* **WORK INSTRUCTIONS**:
Locate the line containing "moved: plate (yellow) 925 286 to 358 370" in the entries below, then retype it and every later line exactly, leaving out pictures.
*** RECORDS FOR THIS TASK ***
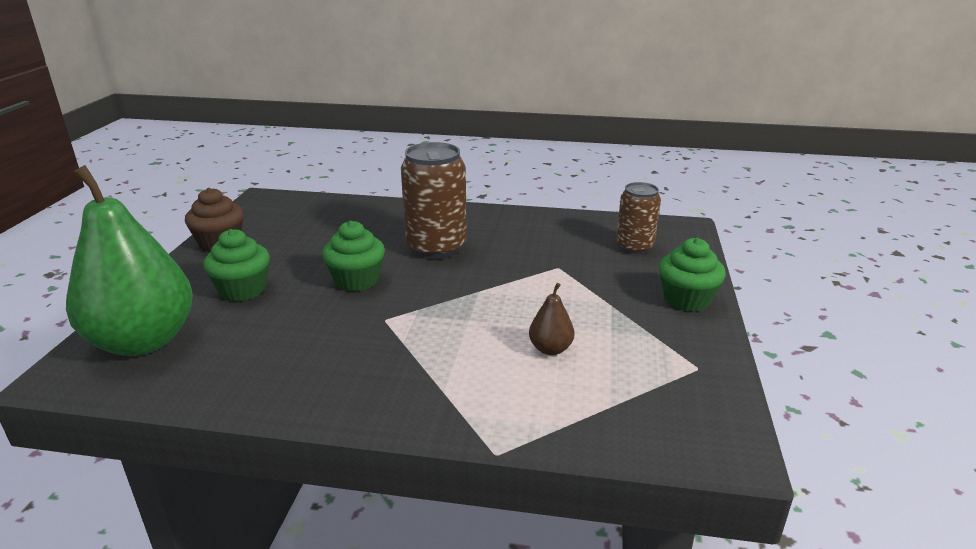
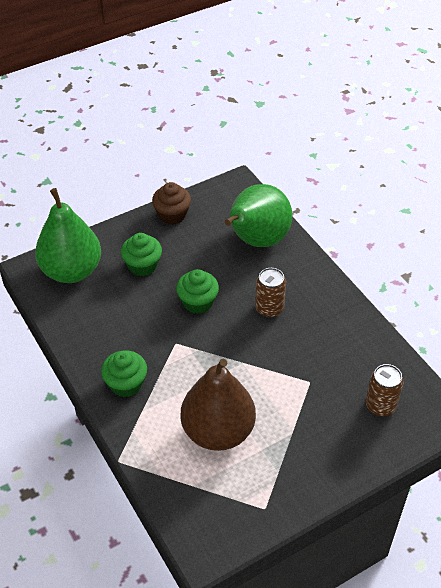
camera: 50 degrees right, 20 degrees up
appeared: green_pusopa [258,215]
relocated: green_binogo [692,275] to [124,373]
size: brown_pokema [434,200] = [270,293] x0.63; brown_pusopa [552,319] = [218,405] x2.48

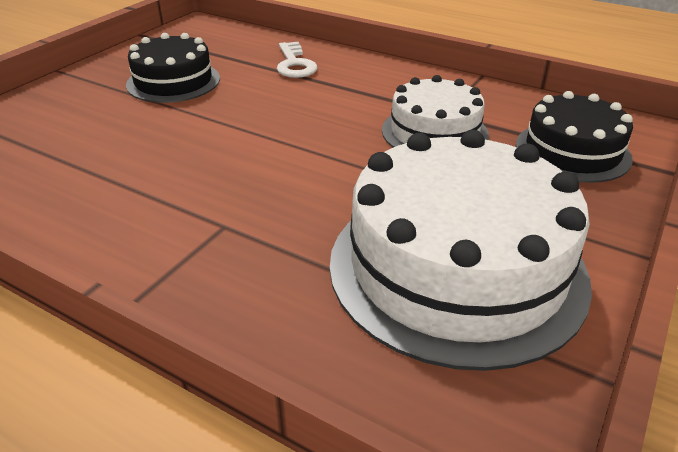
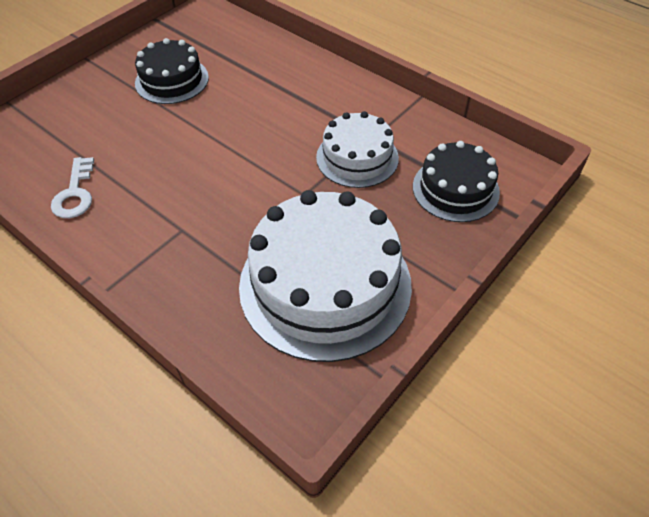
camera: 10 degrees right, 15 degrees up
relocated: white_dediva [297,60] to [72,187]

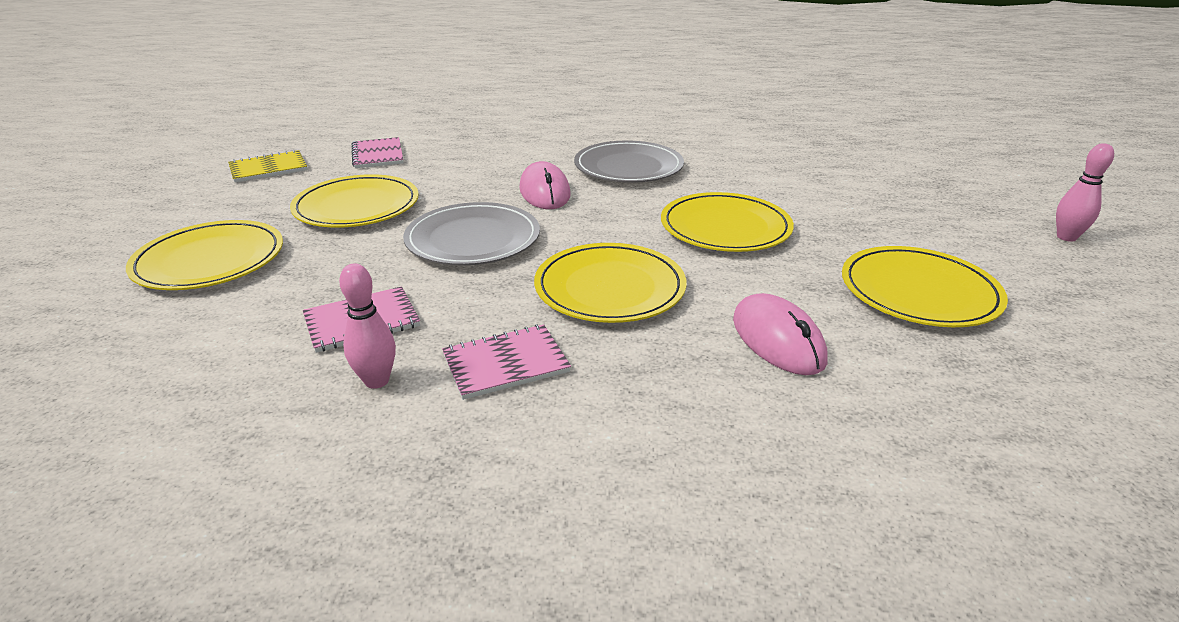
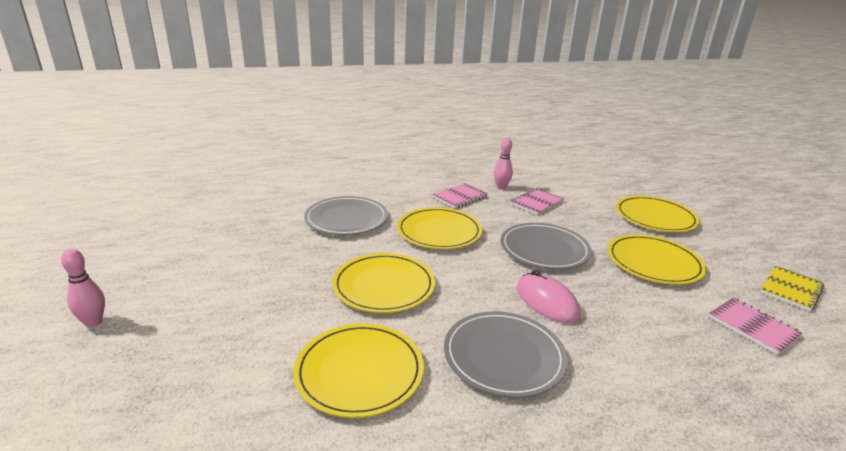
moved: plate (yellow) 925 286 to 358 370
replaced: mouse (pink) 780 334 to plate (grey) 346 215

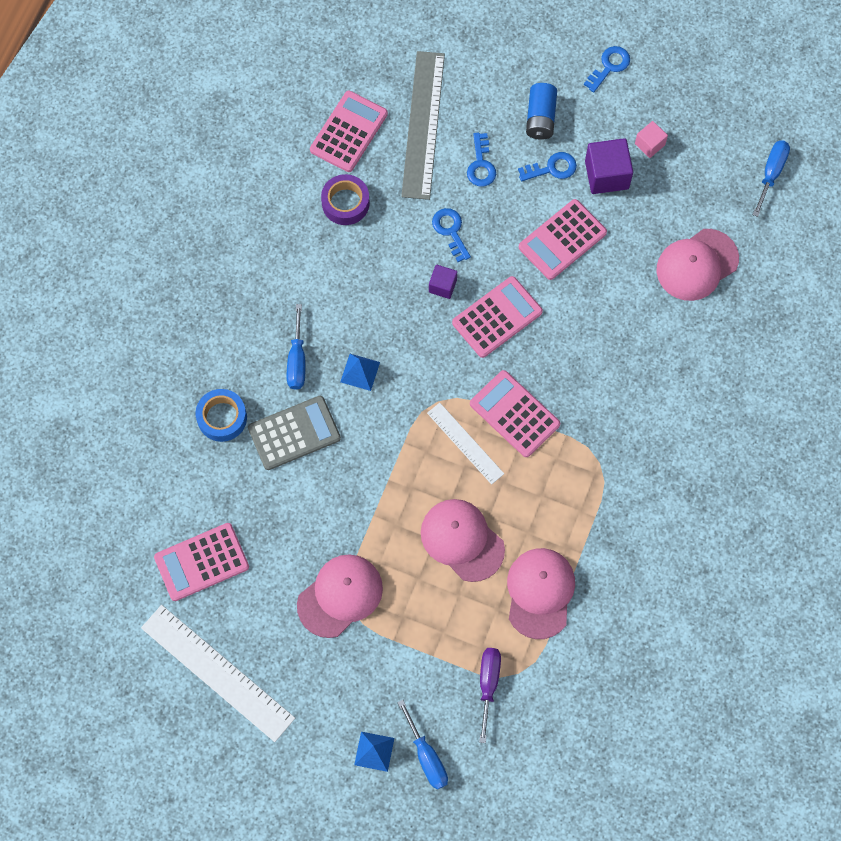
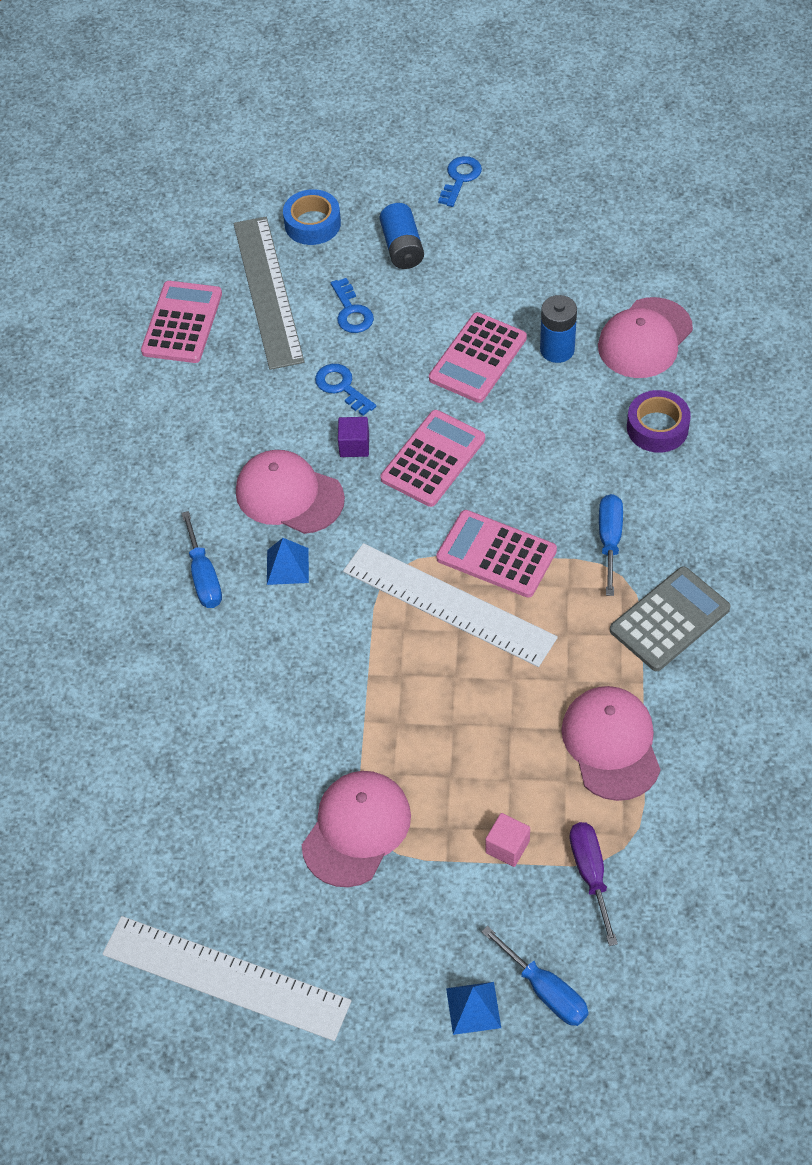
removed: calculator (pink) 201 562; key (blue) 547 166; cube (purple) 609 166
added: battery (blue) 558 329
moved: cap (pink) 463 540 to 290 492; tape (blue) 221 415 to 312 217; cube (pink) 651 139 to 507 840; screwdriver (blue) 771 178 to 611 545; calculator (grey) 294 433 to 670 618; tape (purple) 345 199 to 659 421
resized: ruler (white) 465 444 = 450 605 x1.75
***
* **YOUR RESPONSE**:
moved: plate (yellow) 925 286 to 358 370
replaced: mouse (pink) 780 334 to plate (grey) 346 215

removed: calculator (pink) 201 562; key (blue) 547 166; cube (purple) 609 166
added: battery (blue) 558 329
moved: cap (pink) 463 540 to 290 492; tape (blue) 221 415 to 312 217; cube (pink) 651 139 to 507 840; screwdriver (blue) 771 178 to 611 545; calculator (grey) 294 433 to 670 618; tape (purple) 345 199 to 659 421
resized: ruler (white) 465 444 = 450 605 x1.75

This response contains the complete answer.